- Problem to solve
Would you please write out the records below exactly as they appear?

- The input

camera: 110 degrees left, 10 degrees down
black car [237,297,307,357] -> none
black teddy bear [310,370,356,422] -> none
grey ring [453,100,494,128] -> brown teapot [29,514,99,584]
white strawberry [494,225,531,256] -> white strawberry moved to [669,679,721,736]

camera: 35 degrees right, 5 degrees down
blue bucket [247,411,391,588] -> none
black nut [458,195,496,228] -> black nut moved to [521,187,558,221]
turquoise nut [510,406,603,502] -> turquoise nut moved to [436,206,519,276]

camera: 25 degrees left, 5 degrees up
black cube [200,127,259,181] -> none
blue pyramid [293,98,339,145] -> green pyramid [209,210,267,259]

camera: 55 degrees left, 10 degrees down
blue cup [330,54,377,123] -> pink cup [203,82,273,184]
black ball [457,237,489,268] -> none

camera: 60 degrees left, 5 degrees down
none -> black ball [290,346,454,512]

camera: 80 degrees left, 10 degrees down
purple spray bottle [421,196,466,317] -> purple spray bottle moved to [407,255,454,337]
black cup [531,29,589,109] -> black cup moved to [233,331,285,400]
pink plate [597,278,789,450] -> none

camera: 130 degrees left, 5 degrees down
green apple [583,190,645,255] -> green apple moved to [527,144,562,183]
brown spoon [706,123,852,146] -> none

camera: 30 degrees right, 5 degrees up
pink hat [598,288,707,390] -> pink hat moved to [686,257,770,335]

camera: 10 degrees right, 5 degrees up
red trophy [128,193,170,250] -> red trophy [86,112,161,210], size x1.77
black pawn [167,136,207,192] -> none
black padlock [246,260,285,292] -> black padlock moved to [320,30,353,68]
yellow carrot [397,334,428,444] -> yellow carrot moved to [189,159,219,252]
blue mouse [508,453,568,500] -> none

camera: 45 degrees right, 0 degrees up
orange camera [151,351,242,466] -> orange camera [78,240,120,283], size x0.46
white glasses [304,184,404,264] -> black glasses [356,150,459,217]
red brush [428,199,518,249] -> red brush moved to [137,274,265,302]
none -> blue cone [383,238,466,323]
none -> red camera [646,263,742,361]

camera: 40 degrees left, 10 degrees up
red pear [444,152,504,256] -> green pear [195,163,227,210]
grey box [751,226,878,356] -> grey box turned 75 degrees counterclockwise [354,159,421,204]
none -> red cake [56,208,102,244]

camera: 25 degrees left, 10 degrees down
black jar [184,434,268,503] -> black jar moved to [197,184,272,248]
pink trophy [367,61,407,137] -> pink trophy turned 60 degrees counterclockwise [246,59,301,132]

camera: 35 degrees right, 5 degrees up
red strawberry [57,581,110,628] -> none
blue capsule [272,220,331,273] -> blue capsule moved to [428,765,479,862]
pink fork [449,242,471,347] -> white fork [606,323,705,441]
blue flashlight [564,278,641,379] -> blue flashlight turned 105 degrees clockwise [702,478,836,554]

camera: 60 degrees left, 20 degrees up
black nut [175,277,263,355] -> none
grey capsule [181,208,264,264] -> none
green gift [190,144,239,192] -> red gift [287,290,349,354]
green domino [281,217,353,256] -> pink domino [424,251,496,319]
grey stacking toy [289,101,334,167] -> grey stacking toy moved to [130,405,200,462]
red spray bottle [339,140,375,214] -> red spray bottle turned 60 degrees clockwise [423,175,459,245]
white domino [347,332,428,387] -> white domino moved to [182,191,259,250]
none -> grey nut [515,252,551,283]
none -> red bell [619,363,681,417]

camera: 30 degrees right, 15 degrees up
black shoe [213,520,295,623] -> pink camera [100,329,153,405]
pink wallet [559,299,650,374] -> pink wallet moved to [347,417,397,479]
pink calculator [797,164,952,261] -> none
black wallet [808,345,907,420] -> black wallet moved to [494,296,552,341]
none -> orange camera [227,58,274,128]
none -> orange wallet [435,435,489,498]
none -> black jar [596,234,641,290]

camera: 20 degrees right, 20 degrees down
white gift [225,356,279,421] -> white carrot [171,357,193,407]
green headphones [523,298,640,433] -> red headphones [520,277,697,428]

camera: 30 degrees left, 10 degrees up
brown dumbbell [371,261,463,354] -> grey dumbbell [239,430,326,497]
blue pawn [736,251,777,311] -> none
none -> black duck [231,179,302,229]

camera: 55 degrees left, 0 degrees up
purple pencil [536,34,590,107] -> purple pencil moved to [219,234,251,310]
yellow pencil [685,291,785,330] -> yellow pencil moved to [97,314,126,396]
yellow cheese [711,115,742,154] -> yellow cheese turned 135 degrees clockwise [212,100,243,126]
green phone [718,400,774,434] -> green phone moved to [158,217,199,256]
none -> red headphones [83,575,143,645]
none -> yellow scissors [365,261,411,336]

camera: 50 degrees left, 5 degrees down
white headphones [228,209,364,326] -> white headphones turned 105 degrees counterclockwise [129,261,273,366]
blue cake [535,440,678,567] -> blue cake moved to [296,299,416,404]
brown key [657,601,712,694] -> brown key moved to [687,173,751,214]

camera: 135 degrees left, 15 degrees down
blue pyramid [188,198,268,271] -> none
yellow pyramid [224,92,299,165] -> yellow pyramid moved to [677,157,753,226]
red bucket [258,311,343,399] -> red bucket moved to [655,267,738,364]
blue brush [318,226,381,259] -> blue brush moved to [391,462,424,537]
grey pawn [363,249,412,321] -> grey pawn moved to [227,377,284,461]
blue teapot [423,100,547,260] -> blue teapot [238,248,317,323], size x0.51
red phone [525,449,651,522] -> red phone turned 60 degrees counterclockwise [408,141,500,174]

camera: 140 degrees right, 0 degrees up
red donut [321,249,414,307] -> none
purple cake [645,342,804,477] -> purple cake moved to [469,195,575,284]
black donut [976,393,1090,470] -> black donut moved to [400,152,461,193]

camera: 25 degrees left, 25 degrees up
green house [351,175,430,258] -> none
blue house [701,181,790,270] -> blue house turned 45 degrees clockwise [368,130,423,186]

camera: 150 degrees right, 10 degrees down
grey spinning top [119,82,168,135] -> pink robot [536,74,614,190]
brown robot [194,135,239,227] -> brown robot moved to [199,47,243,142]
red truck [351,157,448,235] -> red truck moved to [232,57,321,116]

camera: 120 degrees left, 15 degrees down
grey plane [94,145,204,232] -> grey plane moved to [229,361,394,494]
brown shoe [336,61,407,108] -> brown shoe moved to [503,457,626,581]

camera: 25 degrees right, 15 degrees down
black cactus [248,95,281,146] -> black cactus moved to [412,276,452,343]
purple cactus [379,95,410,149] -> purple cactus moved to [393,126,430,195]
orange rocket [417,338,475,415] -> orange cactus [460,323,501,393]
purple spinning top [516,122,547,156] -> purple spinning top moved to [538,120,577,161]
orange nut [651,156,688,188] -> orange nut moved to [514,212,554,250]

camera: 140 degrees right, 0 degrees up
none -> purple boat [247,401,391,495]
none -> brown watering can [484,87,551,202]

- Problem solution
camera: 110 degrees left, 10 degrees down
black car [237,297,307,357] -> none
black teddy bear [310,370,356,422] -> none
grey ring [453,100,494,128] -> brown teapot [29,514,99,584]
white strawberry [494,225,531,256] -> white strawberry moved to [669,679,721,736]

camera: 35 degrees right, 5 degrees down
blue bucket [247,411,391,588] -> none
black nut [458,195,496,228] -> black nut moved to [521,187,558,221]
turquoise nut [510,406,603,502] -> turquoise nut moved to [436,206,519,276]

camera: 25 degrees left, 5 degrees up
black cube [200,127,259,181] -> none
blue pyramid [293,98,339,145] -> green pyramid [209,210,267,259]

camera: 55 degrees left, 10 degrees down
blue cup [330,54,377,123] -> pink cup [203,82,273,184]
black ball [457,237,489,268] -> none

camera: 60 degrees left, 5 degrees down
none -> black ball [290,346,454,512]

camera: 80 degrees left, 10 degrees down
purple spray bottle [421,196,466,317] -> purple spray bottle moved to [407,255,454,337]
black cup [531,29,589,109] -> black cup moved to [233,331,285,400]
pink plate [597,278,789,450] -> none

camera: 130 degrees left, 5 degrees down
green apple [583,190,645,255] -> green apple moved to [527,144,562,183]
brown spoon [706,123,852,146] -> none

camera: 30 degrees right, 5 degrees up
pink hat [598,288,707,390] -> pink hat moved to [686,257,770,335]

camera: 10 degrees right, 5 degrees up
red trophy [128,193,170,250] -> red trophy [86,112,161,210], size x1.77
black pawn [167,136,207,192] -> none
black padlock [246,260,285,292] -> black padlock moved to [320,30,353,68]
yellow carrot [397,334,428,444] -> yellow carrot moved to [189,159,219,252]
blue mouse [508,453,568,500] -> none

camera: 45 degrees right, 0 degrees up
orange camera [151,351,242,466] -> orange camera [78,240,120,283], size x0.46
white glasses [304,184,404,264] -> black glasses [356,150,459,217]
red brush [428,199,518,249] -> red brush moved to [137,274,265,302]
none -> blue cone [383,238,466,323]
none -> red camera [646,263,742,361]

camera: 40 degrees left, 10 degrees up
red pear [444,152,504,256] -> green pear [195,163,227,210]
grey box [751,226,878,356] -> grey box turned 75 degrees counterclockwise [354,159,421,204]
none -> red cake [56,208,102,244]

camera: 25 degrees left, 10 degrees down
black jar [184,434,268,503] -> black jar moved to [197,184,272,248]
pink trophy [367,61,407,137] -> pink trophy turned 60 degrees counterclockwise [246,59,301,132]

camera: 35 degrees right, 5 degrees up
red strawberry [57,581,110,628] -> none
blue capsule [272,220,331,273] -> blue capsule moved to [428,765,479,862]
pink fork [449,242,471,347] -> white fork [606,323,705,441]
blue flashlight [564,278,641,379] -> blue flashlight turned 105 degrees clockwise [702,478,836,554]

camera: 60 degrees left, 20 degrees up
black nut [175,277,263,355] -> none
grey capsule [181,208,264,264] -> none
green gift [190,144,239,192] -> red gift [287,290,349,354]
green domino [281,217,353,256] -> pink domino [424,251,496,319]
grey stacking toy [289,101,334,167] -> grey stacking toy moved to [130,405,200,462]
red spray bottle [339,140,375,214] -> red spray bottle turned 60 degrees clockwise [423,175,459,245]
white domino [347,332,428,387] -> white domino moved to [182,191,259,250]
none -> grey nut [515,252,551,283]
none -> red bell [619,363,681,417]

camera: 30 degrees right, 15 degrees up
black shoe [213,520,295,623] -> pink camera [100,329,153,405]
pink wallet [559,299,650,374] -> pink wallet moved to [347,417,397,479]
pink calculator [797,164,952,261] -> none
black wallet [808,345,907,420] -> black wallet moved to [494,296,552,341]
none -> orange camera [227,58,274,128]
none -> orange wallet [435,435,489,498]
none -> black jar [596,234,641,290]

camera: 20 degrees right, 20 degrees down
white gift [225,356,279,421] -> white carrot [171,357,193,407]
green headphones [523,298,640,433] -> red headphones [520,277,697,428]

camera: 30 degrees left, 10 degrees up
brown dumbbell [371,261,463,354] -> grey dumbbell [239,430,326,497]
blue pawn [736,251,777,311] -> none
none -> black duck [231,179,302,229]

camera: 55 degrees left, 0 degrees up
purple pencil [536,34,590,107] -> purple pencil moved to [219,234,251,310]
yellow pencil [685,291,785,330] -> yellow pencil moved to [97,314,126,396]
yellow cheese [711,115,742,154] -> yellow cheese turned 135 degrees clockwise [212,100,243,126]
green phone [718,400,774,434] -> green phone moved to [158,217,199,256]
none -> red headphones [83,575,143,645]
none -> yellow scissors [365,261,411,336]

camera: 50 degrees left, 5 degrees down
white headphones [228,209,364,326] -> white headphones turned 105 degrees counterclockwise [129,261,273,366]
blue cake [535,440,678,567] -> blue cake moved to [296,299,416,404]
brown key [657,601,712,694] -> brown key moved to [687,173,751,214]

camera: 135 degrees left, 15 degrees down
blue pyramid [188,198,268,271] -> none
yellow pyramid [224,92,299,165] -> yellow pyramid moved to [677,157,753,226]
red bucket [258,311,343,399] -> red bucket moved to [655,267,738,364]
blue brush [318,226,381,259] -> blue brush moved to [391,462,424,537]
grey pawn [363,249,412,321] -> grey pawn moved to [227,377,284,461]
blue teapot [423,100,547,260] -> blue teapot [238,248,317,323], size x0.51
red phone [525,449,651,522] -> red phone turned 60 degrees counterclockwise [408,141,500,174]

camera: 140 degrees right, 0 degrees up
red donut [321,249,414,307] -> none
purple cake [645,342,804,477] -> purple cake moved to [469,195,575,284]
black donut [976,393,1090,470] -> black donut moved to [400,152,461,193]

camera: 25 degrees left, 25 degrees up
green house [351,175,430,258] -> none
blue house [701,181,790,270] -> blue house turned 45 degrees clockwise [368,130,423,186]

camera: 150 degrees right, 10 degrees down
grey spinning top [119,82,168,135] -> pink robot [536,74,614,190]
brown robot [194,135,239,227] -> brown robot moved to [199,47,243,142]
red truck [351,157,448,235] -> red truck moved to [232,57,321,116]

camera: 120 degrees left, 15 degrees down
grey plane [94,145,204,232] -> grey plane moved to [229,361,394,494]
brown shoe [336,61,407,108] -> brown shoe moved to [503,457,626,581]

camera: 25 degrees right, 15 degrees down
black cactus [248,95,281,146] -> black cactus moved to [412,276,452,343]
purple cactus [379,95,410,149] -> purple cactus moved to [393,126,430,195]
orange rocket [417,338,475,415] -> orange cactus [460,323,501,393]
purple spinning top [516,122,547,156] -> purple spinning top moved to [538,120,577,161]
orange nut [651,156,688,188] -> orange nut moved to [514,212,554,250]

camera: 140 degrees right, 0 degrees up
none -> purple boat [247,401,391,495]
none -> brown watering can [484,87,551,202]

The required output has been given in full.